• [Your assignment] From the first line to the last, restate the data exactly, leaving out the images.

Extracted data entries
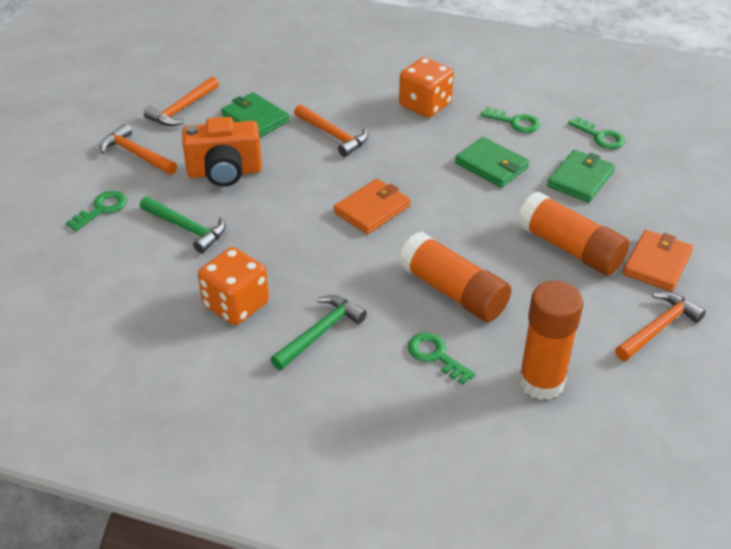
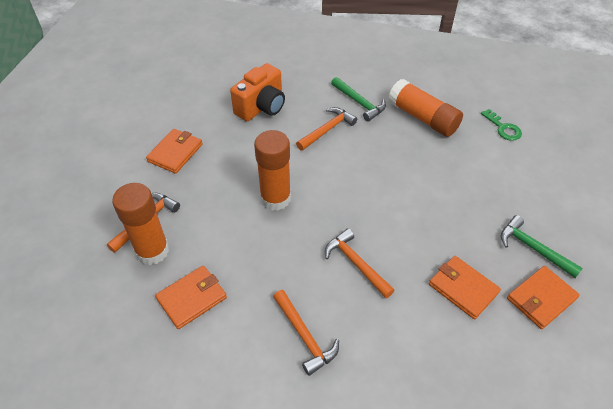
green key: 4 -> 1
green wallet: 3 -> 0
orange dice: 2 -> 0
orange wallet: 2 -> 4

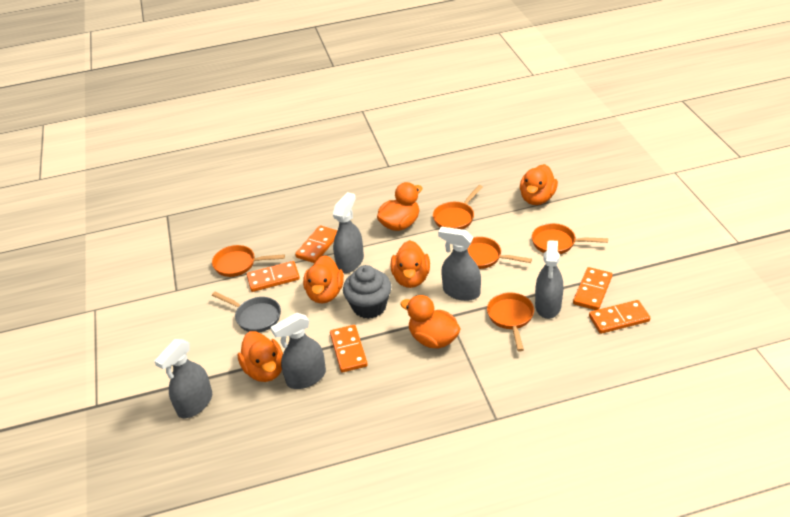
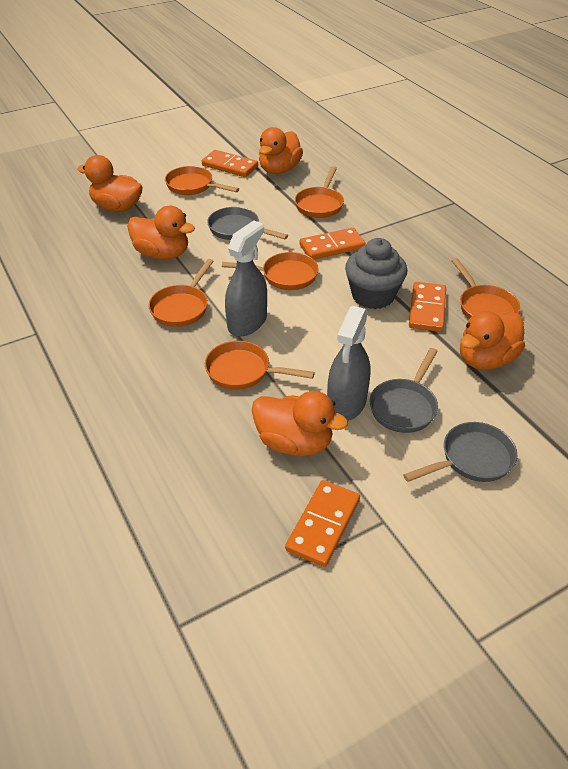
grey pan: 1 -> 3
grey spray bottle: 5 -> 2
orange domino: 5 -> 4
orange duck: 6 -> 5
orange pan: 5 -> 6

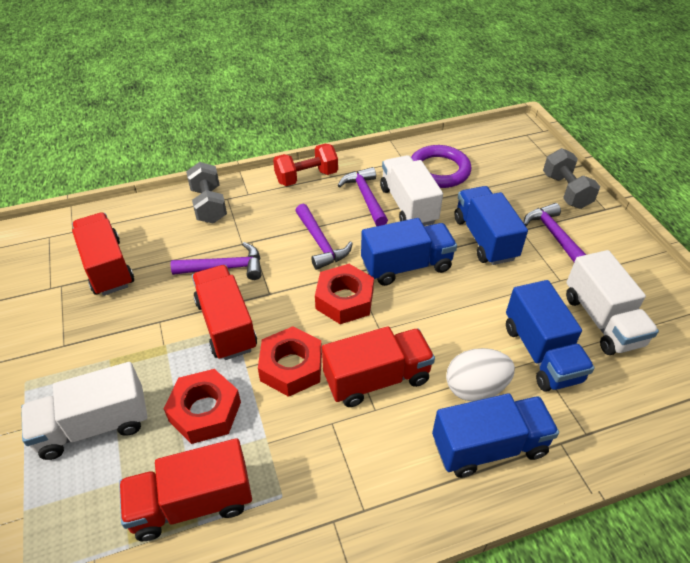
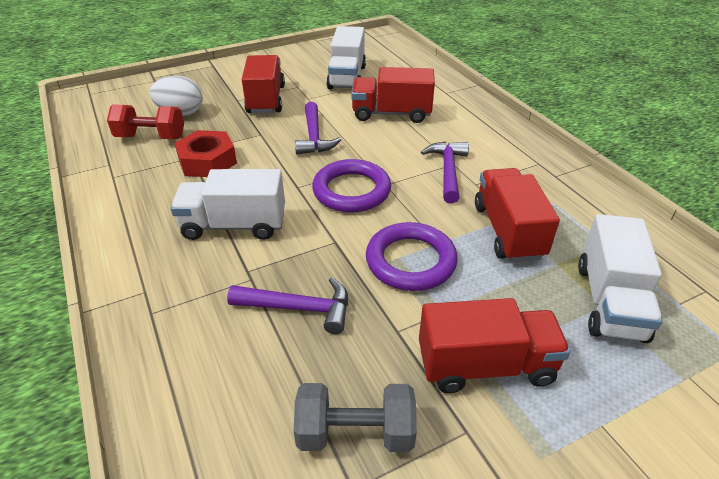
blue truck: 4 -> 0
grey dumbbell: 2 -> 1
purple hammer: 4 -> 3
purple ring: 1 -> 2
red nut: 3 -> 1

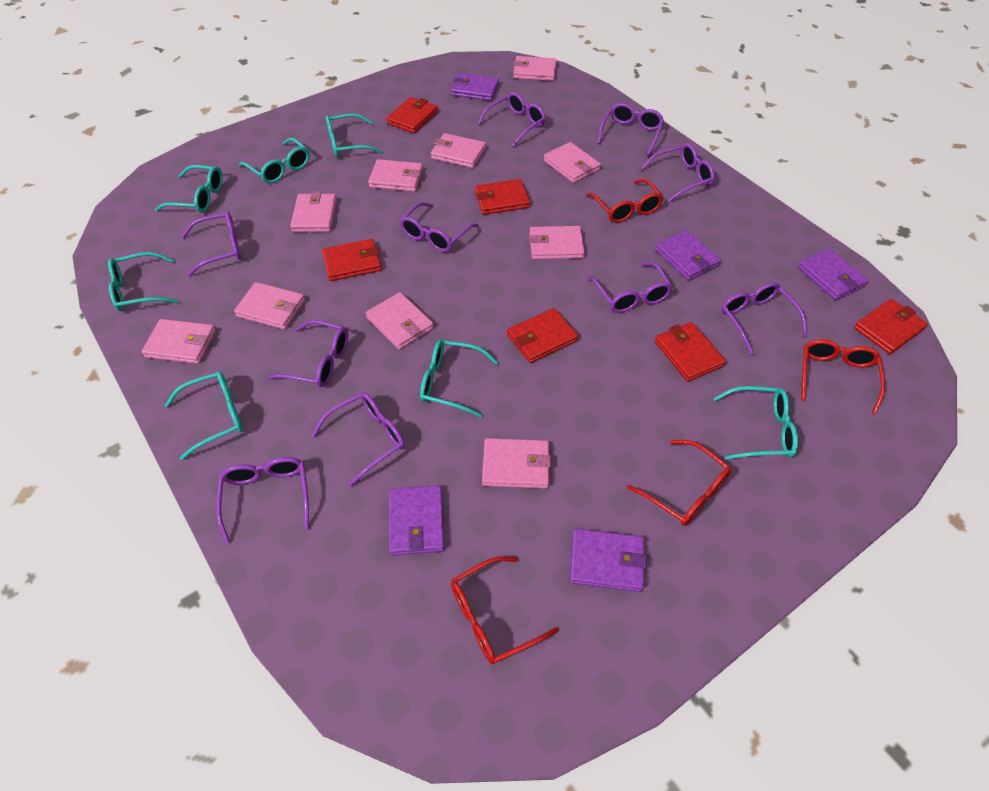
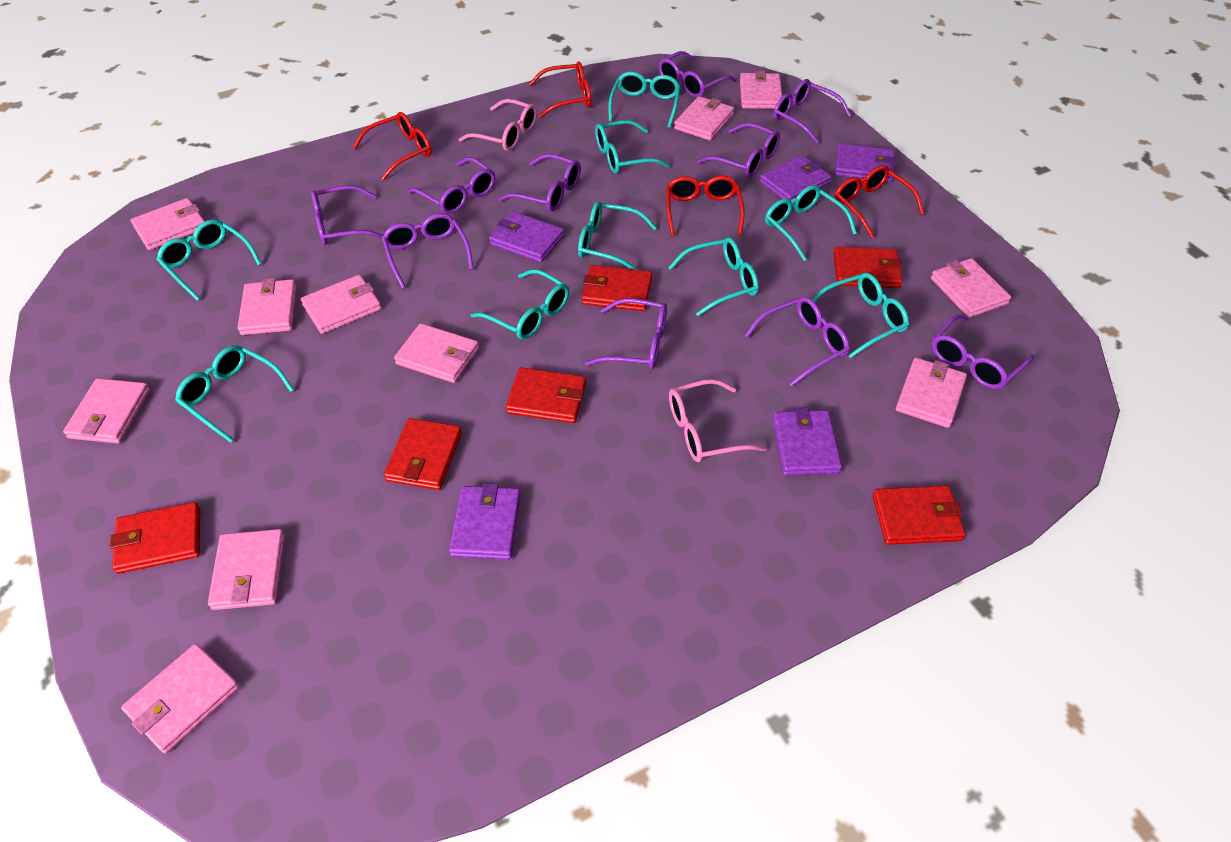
pink glasses: 0 -> 2
pink wallet: 10 -> 11
turquoise glasses: 7 -> 9

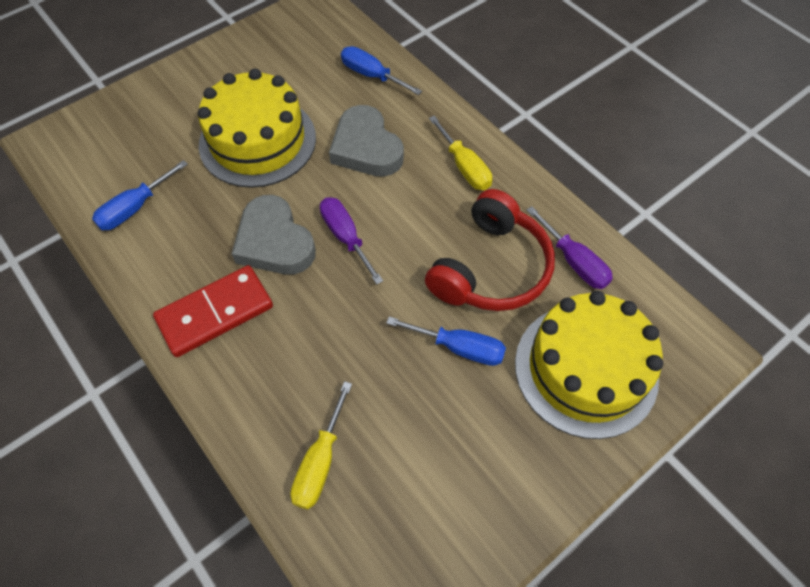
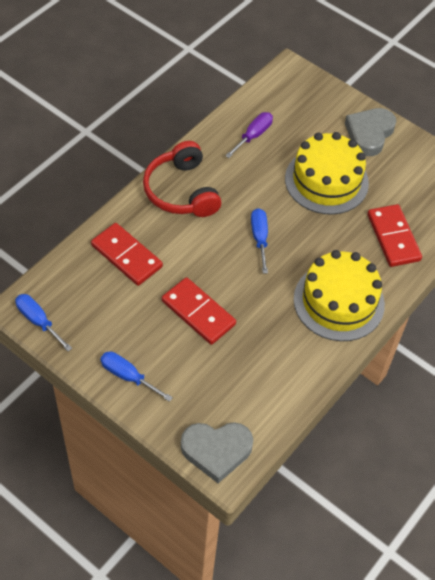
purple screwdriver: 2 -> 1
red domino: 1 -> 3
yellow screwdriver: 2 -> 0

• [Reply]
green key: 4 -> 1
green wallet: 3 -> 0
orange dice: 2 -> 0
orange wallet: 2 -> 4

grey pan: 1 -> 3
grey spray bottle: 5 -> 2
orange domino: 5 -> 4
orange duck: 6 -> 5
orange pan: 5 -> 6

blue truck: 4 -> 0
grey dumbbell: 2 -> 1
purple hammer: 4 -> 3
purple ring: 1 -> 2
red nut: 3 -> 1

pink glasses: 0 -> 2
pink wallet: 10 -> 11
turquoise glasses: 7 -> 9

purple screwdriver: 2 -> 1
red domino: 1 -> 3
yellow screwdriver: 2 -> 0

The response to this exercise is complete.